*** Supplied data Section Begins ***

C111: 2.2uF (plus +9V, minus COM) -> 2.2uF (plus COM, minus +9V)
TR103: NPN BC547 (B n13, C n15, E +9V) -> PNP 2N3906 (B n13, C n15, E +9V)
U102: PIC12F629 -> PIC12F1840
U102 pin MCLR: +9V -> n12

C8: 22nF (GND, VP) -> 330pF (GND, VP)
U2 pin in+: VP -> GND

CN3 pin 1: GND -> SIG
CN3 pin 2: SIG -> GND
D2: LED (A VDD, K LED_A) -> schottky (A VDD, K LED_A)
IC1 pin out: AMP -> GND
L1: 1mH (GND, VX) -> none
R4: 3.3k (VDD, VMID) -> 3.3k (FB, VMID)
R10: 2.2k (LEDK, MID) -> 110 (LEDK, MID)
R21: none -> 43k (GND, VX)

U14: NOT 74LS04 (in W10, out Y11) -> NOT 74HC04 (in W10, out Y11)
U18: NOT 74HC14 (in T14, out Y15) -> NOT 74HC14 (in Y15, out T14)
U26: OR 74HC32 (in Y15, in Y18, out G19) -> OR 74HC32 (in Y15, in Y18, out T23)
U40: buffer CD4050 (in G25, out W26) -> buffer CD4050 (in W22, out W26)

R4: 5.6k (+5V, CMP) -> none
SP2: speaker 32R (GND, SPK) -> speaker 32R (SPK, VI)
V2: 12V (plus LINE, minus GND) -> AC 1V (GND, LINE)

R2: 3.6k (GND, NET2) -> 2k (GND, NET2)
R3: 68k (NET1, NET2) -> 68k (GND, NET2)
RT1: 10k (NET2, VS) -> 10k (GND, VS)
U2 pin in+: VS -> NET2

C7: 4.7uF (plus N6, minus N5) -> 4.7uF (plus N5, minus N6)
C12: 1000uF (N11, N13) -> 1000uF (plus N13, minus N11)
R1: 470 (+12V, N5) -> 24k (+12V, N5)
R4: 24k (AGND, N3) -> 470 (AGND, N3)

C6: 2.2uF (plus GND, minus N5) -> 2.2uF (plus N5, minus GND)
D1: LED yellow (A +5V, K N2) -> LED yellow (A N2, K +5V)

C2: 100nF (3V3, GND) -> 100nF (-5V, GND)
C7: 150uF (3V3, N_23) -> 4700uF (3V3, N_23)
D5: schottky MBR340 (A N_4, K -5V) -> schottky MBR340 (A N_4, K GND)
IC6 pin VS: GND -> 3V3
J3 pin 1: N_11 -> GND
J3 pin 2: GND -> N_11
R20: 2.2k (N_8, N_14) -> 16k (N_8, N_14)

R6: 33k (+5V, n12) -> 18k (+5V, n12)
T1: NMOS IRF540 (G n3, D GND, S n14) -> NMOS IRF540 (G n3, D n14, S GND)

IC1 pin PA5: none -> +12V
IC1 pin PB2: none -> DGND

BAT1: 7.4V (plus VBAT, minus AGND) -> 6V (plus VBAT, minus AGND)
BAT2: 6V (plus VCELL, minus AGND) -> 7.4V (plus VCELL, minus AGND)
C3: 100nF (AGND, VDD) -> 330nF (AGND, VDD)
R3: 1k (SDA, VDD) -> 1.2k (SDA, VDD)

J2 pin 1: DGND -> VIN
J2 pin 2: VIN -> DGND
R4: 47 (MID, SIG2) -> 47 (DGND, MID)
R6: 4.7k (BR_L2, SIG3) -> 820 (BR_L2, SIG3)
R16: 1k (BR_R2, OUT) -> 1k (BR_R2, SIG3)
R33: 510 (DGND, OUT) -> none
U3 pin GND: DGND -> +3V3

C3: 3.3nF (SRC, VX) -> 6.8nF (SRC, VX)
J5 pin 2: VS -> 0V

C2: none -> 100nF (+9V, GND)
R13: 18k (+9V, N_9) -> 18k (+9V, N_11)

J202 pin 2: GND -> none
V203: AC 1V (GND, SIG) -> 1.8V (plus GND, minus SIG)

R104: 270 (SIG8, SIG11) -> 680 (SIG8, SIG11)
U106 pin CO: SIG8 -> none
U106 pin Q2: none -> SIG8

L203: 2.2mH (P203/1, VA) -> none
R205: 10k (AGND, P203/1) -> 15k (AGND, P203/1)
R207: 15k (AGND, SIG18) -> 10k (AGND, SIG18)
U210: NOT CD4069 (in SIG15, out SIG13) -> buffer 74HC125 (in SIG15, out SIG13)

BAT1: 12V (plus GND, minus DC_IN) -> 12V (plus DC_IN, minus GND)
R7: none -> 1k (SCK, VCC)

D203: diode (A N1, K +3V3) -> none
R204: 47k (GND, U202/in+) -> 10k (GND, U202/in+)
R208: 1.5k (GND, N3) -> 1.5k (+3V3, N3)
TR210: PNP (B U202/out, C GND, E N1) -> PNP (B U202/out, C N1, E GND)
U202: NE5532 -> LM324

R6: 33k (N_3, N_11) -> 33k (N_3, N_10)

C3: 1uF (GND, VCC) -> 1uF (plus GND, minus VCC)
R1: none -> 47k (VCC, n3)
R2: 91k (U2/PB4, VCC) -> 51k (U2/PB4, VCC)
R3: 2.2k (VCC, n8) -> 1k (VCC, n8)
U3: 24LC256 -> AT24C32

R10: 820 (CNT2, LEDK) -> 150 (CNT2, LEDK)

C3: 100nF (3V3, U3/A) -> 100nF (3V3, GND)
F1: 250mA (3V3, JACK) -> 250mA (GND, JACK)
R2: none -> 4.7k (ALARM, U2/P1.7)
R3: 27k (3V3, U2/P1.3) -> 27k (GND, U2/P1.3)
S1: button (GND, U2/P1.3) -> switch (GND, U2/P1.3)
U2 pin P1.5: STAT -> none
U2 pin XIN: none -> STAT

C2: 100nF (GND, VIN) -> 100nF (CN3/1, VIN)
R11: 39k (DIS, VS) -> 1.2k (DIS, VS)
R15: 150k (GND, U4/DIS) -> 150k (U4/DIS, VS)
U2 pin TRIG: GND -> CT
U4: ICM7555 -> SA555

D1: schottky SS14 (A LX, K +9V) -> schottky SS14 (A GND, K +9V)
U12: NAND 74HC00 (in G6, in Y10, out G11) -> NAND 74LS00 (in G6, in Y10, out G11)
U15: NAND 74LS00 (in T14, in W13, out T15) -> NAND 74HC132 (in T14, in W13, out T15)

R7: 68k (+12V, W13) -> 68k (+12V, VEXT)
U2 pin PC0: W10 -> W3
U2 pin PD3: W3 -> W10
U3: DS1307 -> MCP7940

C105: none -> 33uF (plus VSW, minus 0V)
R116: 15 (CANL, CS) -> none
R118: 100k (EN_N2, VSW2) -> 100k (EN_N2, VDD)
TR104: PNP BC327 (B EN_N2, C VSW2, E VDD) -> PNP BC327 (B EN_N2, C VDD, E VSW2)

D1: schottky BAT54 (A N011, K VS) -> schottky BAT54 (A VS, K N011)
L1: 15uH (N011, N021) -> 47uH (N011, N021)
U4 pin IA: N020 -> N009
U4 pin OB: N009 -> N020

*** Supplied data Section Ends ***

The response must consist solely of the lines from the first line of the entries through the line containing "SP2: speaker 32R", repeated exactly.

* Task result
C111: 2.2uF (plus +9V, minus COM) -> 2.2uF (plus COM, minus +9V)
TR103: NPN BC547 (B n13, C n15, E +9V) -> PNP 2N3906 (B n13, C n15, E +9V)
U102: PIC12F629 -> PIC12F1840
U102 pin MCLR: +9V -> n12

C8: 22nF (GND, VP) -> 330pF (GND, VP)
U2 pin in+: VP -> GND

CN3 pin 1: GND -> SIG
CN3 pin 2: SIG -> GND
D2: LED (A VDD, K LED_A) -> schottky (A VDD, K LED_A)
IC1 pin out: AMP -> GND
L1: 1mH (GND, VX) -> none
R4: 3.3k (VDD, VMID) -> 3.3k (FB, VMID)
R10: 2.2k (LEDK, MID) -> 110 (LEDK, MID)
R21: none -> 43k (GND, VX)

U14: NOT 74LS04 (in W10, out Y11) -> NOT 74HC04 (in W10, out Y11)
U18: NOT 74HC14 (in T14, out Y15) -> NOT 74HC14 (in Y15, out T14)
U26: OR 74HC32 (in Y15, in Y18, out G19) -> OR 74HC32 (in Y15, in Y18, out T23)
U40: buffer CD4050 (in G25, out W26) -> buffer CD4050 (in W22, out W26)

R4: 5.6k (+5V, CMP) -> none
SP2: speaker 32R (GND, SPK) -> speaker 32R (SPK, VI)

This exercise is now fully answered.